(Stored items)
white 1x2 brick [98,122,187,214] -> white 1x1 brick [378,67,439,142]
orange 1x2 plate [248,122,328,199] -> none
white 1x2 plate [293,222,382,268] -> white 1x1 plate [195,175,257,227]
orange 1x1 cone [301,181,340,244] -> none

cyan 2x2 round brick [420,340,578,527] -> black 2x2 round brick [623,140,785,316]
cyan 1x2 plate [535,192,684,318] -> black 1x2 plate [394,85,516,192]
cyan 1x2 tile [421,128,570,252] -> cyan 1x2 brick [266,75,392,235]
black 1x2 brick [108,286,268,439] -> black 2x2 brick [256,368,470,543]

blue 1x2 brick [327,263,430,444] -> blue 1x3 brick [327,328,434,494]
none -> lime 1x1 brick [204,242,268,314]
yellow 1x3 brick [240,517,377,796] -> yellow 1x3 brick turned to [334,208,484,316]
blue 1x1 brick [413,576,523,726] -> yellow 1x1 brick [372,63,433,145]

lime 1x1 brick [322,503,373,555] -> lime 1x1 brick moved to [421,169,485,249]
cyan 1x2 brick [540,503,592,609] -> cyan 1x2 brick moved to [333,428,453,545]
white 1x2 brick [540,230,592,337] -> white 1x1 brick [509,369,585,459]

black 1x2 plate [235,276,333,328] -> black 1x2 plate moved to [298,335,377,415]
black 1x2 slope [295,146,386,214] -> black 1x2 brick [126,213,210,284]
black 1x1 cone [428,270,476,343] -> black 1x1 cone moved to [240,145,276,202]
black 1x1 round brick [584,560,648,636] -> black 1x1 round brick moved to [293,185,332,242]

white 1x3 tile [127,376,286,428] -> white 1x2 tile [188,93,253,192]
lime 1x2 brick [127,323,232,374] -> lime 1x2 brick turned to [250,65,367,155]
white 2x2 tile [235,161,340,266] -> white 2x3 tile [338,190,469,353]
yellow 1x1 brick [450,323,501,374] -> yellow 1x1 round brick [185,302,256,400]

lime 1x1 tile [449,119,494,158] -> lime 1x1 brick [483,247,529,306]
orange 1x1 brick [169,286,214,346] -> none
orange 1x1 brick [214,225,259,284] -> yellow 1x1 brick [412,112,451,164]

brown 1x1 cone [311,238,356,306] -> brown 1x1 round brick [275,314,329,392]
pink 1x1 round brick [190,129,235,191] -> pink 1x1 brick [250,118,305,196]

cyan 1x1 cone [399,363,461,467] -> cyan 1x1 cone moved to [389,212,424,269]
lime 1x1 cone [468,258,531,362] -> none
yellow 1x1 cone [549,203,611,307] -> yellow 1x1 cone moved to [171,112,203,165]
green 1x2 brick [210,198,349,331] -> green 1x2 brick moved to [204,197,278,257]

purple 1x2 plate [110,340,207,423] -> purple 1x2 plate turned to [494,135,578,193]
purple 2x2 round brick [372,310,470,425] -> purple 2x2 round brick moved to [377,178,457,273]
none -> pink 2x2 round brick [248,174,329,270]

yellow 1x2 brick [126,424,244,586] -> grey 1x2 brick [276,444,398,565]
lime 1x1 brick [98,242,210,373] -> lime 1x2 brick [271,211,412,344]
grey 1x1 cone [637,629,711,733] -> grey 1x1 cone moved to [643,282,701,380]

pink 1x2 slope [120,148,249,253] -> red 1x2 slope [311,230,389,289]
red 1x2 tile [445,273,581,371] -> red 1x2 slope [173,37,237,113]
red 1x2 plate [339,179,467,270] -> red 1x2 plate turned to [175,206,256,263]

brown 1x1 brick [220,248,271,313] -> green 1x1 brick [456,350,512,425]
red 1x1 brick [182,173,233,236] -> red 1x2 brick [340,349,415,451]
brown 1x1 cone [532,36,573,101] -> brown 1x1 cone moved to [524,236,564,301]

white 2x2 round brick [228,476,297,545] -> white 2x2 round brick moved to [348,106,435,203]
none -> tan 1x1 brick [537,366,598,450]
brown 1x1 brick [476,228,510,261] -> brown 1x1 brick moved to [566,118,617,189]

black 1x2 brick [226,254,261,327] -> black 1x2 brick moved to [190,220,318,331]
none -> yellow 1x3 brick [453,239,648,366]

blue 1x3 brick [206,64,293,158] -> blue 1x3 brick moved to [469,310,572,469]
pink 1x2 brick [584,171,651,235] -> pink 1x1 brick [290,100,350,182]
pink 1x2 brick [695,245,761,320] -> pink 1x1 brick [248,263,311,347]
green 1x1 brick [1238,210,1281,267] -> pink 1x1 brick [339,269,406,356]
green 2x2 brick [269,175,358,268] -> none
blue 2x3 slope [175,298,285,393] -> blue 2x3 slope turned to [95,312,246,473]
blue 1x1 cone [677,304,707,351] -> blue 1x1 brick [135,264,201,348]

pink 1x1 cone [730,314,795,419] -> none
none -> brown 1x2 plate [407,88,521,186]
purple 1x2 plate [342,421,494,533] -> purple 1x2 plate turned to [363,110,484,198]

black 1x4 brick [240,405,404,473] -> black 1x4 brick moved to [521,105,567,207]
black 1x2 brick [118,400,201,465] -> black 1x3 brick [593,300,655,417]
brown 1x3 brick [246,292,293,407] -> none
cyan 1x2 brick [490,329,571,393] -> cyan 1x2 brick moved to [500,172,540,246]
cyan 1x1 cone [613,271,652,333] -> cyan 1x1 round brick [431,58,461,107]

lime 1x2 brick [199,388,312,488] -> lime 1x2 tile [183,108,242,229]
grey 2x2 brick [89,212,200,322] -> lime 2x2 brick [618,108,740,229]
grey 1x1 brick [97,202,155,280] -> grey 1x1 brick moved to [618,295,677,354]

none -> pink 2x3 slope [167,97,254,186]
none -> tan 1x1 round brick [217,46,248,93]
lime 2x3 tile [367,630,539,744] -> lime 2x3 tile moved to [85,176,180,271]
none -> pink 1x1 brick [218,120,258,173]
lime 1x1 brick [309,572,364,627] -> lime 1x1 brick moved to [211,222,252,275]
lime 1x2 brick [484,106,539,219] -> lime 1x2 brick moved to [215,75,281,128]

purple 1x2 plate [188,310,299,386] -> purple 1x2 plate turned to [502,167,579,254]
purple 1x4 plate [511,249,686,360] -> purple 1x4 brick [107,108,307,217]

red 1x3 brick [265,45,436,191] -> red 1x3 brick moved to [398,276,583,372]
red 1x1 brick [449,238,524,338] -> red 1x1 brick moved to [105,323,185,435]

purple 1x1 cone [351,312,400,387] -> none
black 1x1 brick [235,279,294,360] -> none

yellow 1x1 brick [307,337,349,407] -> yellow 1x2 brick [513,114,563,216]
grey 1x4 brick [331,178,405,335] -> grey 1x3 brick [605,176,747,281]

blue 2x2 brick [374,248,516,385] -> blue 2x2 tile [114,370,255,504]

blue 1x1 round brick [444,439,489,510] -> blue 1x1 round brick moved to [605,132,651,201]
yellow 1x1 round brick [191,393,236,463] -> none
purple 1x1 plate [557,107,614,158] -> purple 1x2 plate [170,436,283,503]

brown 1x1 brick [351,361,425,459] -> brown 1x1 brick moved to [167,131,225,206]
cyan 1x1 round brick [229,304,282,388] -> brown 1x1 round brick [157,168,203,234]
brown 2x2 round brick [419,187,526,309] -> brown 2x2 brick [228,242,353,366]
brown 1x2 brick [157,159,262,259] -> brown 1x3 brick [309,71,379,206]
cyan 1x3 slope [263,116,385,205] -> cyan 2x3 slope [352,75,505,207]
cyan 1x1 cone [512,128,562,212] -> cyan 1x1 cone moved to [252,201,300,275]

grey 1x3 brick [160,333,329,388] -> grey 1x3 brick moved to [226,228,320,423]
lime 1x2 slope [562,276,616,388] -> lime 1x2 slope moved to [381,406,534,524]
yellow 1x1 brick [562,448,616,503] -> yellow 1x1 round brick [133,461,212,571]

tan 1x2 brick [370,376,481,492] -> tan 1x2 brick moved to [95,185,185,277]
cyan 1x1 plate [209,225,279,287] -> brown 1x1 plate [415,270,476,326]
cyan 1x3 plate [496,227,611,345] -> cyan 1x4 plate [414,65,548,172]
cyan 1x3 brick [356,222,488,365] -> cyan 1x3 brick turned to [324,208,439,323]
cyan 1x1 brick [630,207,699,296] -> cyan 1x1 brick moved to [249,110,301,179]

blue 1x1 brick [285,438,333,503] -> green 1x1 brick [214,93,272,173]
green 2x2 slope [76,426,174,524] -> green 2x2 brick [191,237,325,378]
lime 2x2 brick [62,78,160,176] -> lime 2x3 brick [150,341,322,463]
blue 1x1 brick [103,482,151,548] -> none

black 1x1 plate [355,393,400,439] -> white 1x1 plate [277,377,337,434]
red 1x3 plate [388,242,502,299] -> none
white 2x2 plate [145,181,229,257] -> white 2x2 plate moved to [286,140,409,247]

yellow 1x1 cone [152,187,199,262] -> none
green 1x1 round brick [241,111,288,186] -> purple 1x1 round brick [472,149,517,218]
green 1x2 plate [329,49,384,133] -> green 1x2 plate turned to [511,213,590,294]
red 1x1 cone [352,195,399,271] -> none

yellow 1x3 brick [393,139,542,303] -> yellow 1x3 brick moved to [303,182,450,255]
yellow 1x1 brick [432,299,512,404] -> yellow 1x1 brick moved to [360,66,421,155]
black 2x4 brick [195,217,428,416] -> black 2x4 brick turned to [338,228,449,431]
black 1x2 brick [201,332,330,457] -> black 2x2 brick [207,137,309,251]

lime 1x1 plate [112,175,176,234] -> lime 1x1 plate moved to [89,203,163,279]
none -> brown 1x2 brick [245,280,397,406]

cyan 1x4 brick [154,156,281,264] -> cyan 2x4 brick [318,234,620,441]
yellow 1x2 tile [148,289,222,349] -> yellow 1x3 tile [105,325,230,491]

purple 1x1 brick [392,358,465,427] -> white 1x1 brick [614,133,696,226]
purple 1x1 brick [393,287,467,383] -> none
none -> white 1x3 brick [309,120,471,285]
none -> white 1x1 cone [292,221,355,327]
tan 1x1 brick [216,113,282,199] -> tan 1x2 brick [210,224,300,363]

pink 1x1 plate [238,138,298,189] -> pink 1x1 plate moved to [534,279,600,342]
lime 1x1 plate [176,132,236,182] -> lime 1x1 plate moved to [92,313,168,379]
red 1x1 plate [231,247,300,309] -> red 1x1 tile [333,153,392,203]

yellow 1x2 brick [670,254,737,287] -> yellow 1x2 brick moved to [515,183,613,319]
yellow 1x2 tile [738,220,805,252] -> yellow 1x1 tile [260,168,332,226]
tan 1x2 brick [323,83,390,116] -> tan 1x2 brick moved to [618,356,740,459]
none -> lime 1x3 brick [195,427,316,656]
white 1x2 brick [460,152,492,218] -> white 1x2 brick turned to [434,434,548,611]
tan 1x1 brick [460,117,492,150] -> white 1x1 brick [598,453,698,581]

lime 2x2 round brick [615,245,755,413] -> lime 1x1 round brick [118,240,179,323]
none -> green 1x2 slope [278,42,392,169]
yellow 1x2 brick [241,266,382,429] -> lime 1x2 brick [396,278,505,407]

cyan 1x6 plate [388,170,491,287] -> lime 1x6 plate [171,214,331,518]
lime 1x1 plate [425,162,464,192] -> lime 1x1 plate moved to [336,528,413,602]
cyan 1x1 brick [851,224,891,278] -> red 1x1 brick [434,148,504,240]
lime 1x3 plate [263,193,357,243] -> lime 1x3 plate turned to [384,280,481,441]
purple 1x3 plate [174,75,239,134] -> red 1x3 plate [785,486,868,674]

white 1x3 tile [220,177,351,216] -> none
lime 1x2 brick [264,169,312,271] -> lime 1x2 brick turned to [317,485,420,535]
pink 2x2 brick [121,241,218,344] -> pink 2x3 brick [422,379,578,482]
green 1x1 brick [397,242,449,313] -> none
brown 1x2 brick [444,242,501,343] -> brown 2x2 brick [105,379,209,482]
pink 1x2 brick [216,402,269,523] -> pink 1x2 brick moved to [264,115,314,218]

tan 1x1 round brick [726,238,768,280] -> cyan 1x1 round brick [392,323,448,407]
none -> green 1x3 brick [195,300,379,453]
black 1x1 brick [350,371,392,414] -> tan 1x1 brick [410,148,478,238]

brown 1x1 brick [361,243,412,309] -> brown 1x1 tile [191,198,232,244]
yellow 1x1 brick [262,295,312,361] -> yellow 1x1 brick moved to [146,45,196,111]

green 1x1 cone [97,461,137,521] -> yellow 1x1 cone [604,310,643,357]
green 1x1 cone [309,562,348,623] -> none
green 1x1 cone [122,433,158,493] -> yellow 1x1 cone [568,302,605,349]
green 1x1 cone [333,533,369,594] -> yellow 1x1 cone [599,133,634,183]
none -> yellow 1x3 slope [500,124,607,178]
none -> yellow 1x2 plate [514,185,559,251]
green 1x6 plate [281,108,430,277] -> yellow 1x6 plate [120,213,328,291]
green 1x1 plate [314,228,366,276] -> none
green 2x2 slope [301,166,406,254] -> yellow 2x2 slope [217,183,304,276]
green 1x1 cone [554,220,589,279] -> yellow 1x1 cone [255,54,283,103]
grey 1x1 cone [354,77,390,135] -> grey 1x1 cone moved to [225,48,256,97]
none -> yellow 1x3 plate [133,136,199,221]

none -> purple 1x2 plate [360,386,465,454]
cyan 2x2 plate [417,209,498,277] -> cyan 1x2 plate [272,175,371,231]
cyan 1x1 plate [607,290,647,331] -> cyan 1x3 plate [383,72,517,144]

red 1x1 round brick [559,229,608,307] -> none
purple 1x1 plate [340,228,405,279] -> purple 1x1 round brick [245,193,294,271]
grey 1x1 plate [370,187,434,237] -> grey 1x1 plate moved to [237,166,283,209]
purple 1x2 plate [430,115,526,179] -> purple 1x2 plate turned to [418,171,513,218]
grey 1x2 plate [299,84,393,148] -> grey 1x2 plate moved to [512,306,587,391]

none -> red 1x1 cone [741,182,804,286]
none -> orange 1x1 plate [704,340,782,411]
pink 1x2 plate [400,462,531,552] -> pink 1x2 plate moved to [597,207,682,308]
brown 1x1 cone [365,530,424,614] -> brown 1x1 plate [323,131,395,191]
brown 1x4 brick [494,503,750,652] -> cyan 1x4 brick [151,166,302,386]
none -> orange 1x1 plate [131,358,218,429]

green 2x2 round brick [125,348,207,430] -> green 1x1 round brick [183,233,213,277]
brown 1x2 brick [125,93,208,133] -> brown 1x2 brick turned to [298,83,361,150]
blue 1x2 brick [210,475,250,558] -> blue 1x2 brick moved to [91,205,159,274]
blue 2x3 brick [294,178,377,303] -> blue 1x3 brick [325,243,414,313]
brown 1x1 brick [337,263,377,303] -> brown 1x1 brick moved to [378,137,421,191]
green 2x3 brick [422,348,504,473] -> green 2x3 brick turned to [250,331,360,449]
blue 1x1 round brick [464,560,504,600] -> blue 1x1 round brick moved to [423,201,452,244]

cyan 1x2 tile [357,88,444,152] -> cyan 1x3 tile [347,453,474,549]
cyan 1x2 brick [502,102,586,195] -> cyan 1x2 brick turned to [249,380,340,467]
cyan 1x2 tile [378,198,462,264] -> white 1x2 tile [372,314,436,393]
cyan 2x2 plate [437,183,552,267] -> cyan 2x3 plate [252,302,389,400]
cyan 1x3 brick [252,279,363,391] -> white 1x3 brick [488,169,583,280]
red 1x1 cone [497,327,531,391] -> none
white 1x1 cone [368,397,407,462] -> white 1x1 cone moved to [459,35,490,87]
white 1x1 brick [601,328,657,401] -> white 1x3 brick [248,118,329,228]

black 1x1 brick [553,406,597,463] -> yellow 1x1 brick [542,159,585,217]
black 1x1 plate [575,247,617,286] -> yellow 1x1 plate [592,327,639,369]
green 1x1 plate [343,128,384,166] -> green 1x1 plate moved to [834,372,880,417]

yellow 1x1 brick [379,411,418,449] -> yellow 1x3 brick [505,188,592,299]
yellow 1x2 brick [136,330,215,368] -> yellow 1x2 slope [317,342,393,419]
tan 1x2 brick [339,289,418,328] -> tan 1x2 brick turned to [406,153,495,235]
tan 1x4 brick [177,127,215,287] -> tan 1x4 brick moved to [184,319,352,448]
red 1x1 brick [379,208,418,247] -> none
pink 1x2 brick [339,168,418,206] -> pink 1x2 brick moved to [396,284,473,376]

**JOB:** Lines that contain "orange" should be pulled from the entries above and reported.

**TASK OUTPUT:**
orange 1x2 plate [248,122,328,199] -> none
orange 1x1 cone [301,181,340,244] -> none
orange 1x1 brick [169,286,214,346] -> none
orange 1x1 brick [214,225,259,284] -> yellow 1x1 brick [412,112,451,164]
none -> orange 1x1 plate [704,340,782,411]
none -> orange 1x1 plate [131,358,218,429]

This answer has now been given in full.